_Your task_.
From the records below, copy out exactly the lines from the one containing "LCD1 pin SCL: D9 -> D0" to the one containing "RELAY pin IN2: none -> D5", both included. Add nothing else.

_Records provided_.
+===+

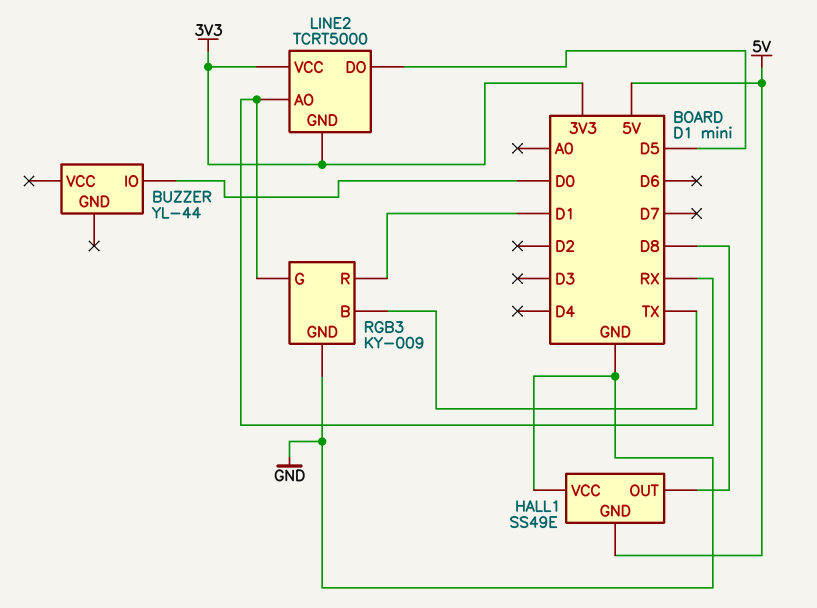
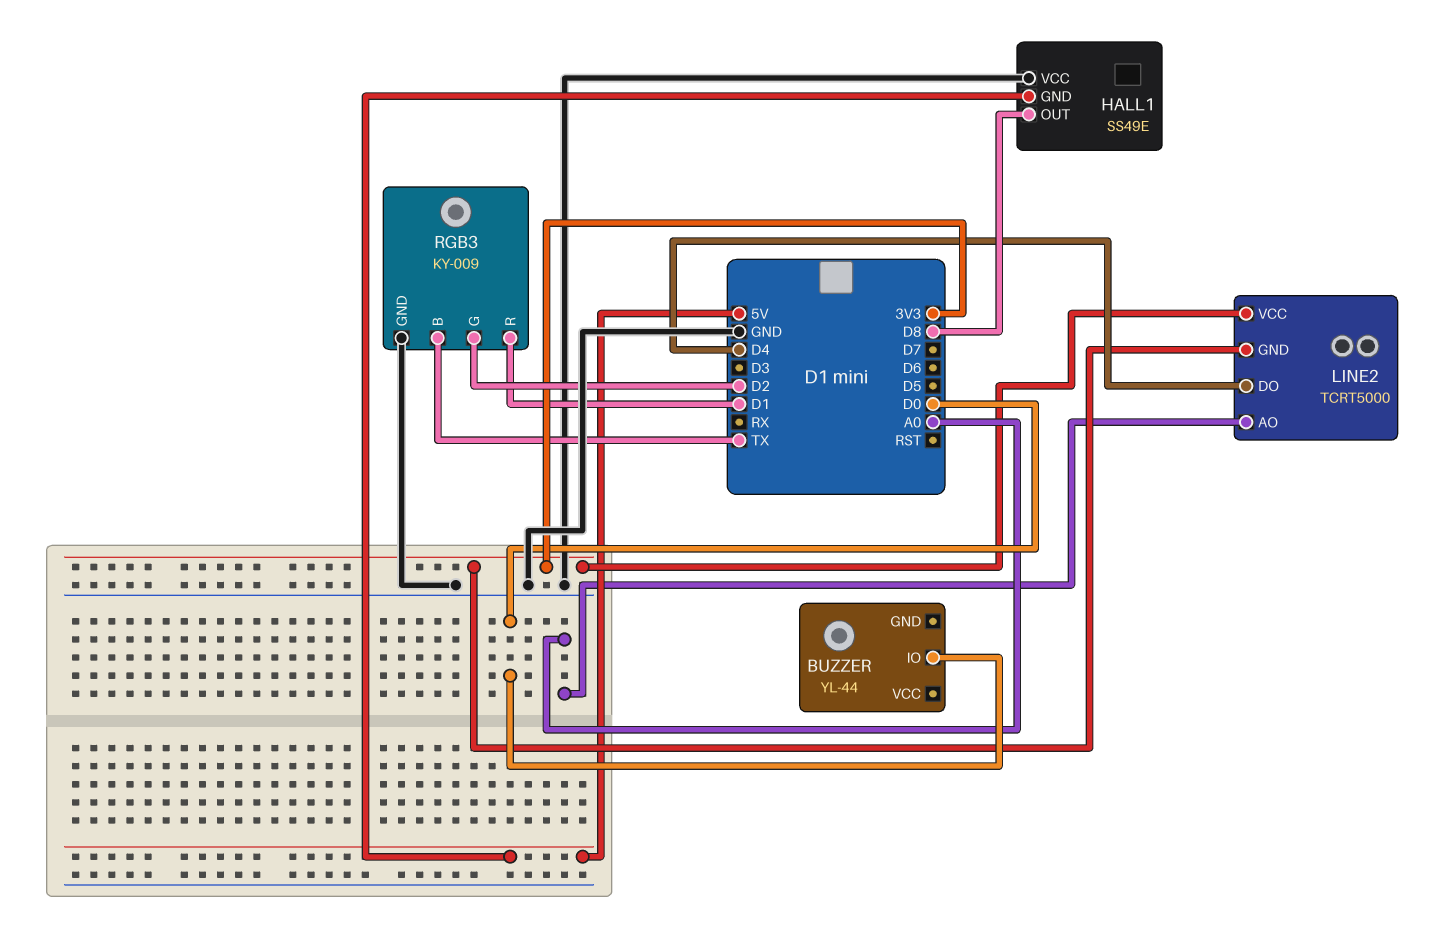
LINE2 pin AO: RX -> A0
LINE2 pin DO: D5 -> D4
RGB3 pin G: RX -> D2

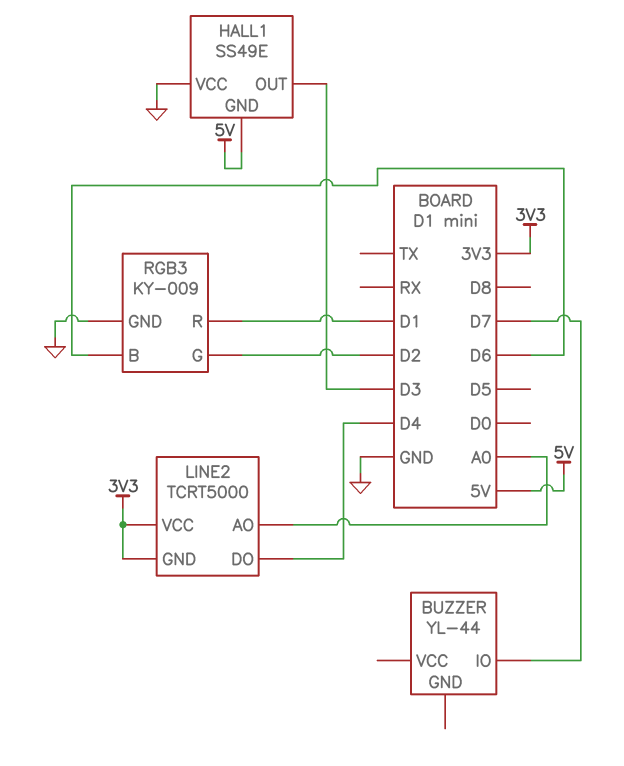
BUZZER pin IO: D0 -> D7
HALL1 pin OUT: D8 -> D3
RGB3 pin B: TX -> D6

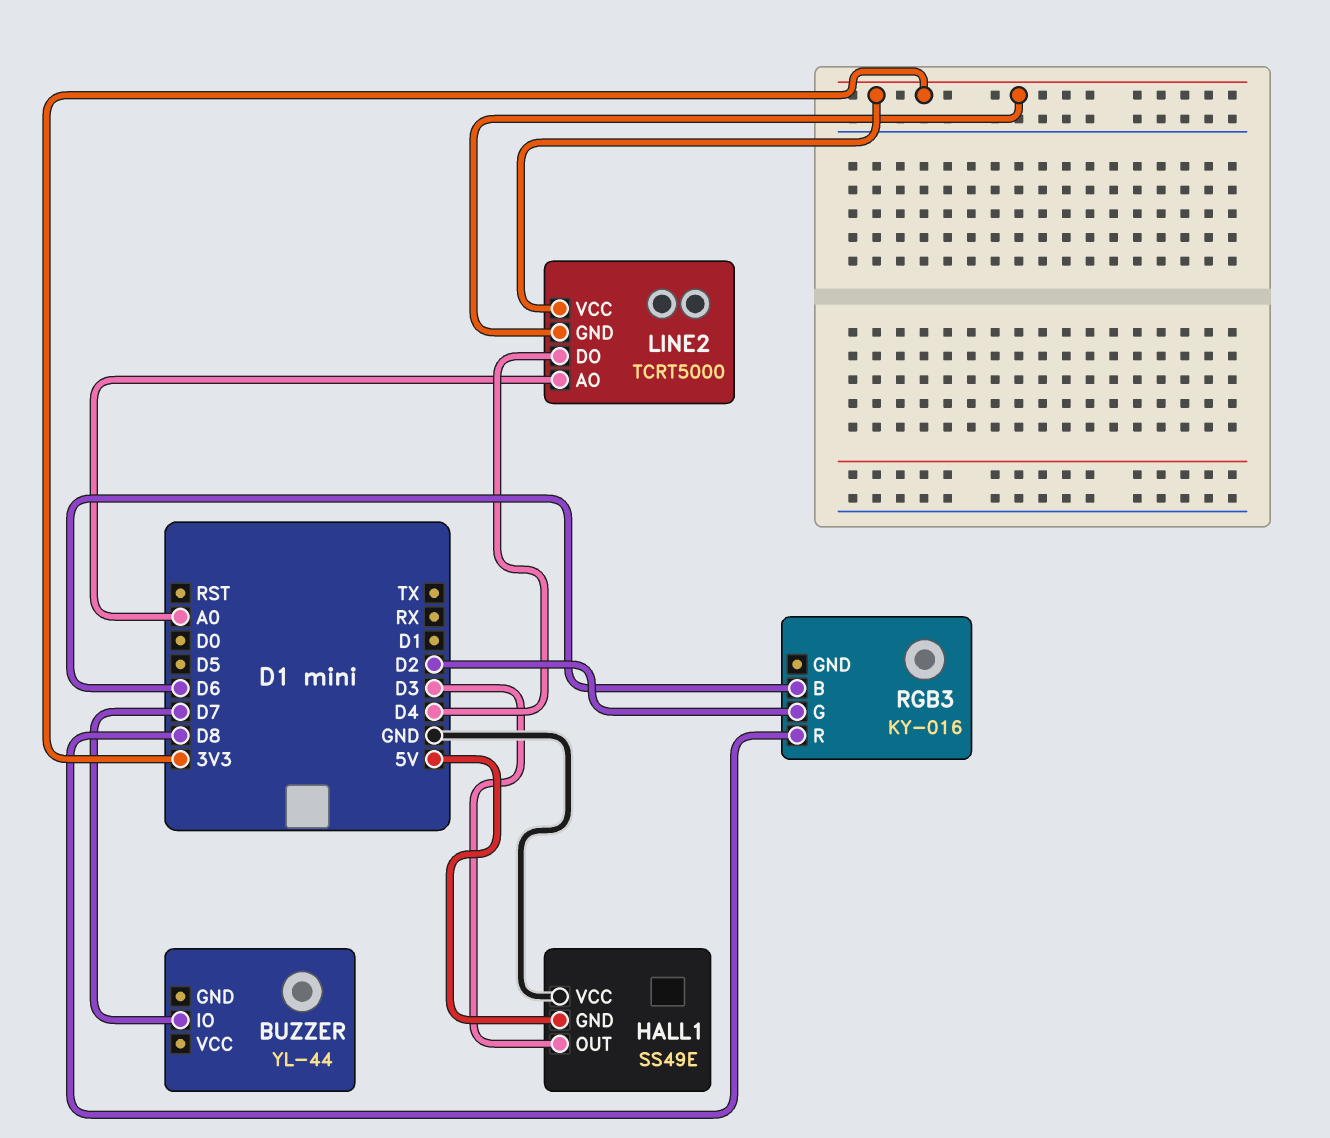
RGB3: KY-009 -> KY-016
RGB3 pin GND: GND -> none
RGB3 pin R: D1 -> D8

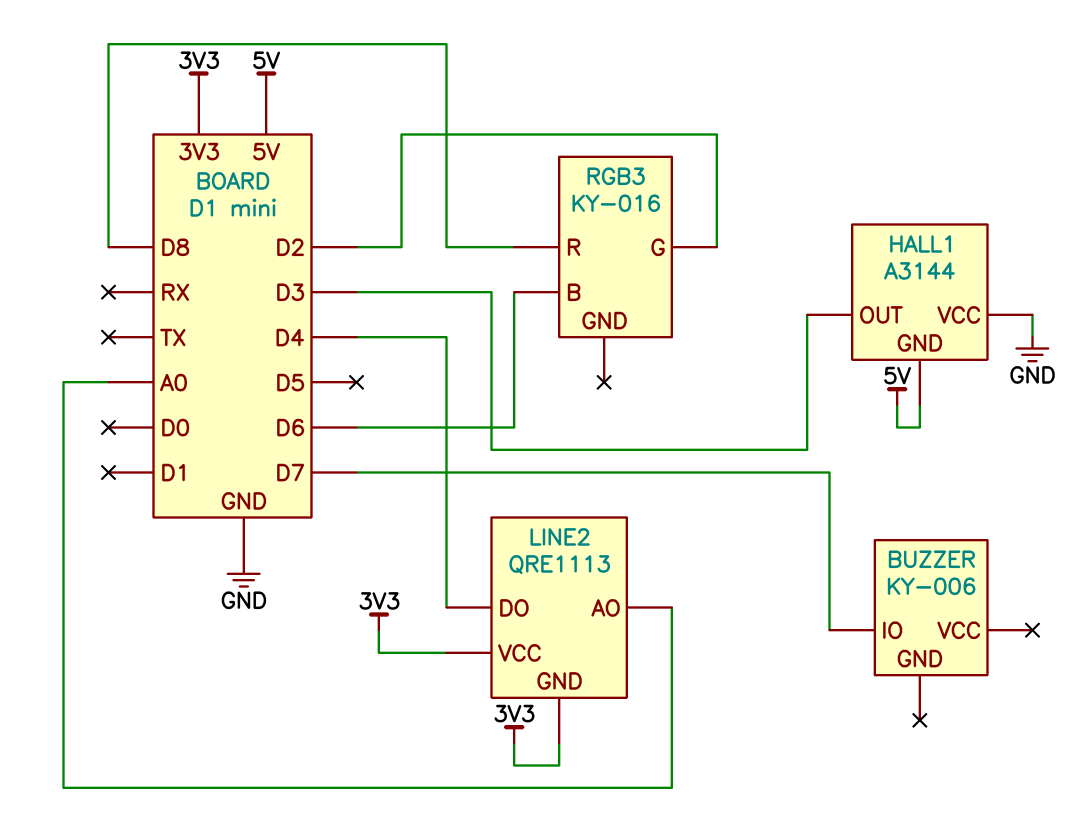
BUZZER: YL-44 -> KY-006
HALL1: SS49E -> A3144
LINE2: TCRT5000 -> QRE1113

+===+

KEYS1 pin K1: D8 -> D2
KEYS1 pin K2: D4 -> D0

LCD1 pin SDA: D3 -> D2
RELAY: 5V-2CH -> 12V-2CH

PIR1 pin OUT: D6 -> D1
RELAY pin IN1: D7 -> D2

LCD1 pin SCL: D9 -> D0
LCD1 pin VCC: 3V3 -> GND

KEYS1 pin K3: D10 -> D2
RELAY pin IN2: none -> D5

+===+

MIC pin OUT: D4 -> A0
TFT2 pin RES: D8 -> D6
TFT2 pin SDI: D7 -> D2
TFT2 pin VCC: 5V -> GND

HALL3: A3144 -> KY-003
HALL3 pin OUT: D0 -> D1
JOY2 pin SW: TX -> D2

+===+

_Output for this exercise_.
LCD1 pin SCL: D9 -> D0
LCD1 pin VCC: 3V3 -> GND

KEYS1 pin K3: D10 -> D2
RELAY pin IN2: none -> D5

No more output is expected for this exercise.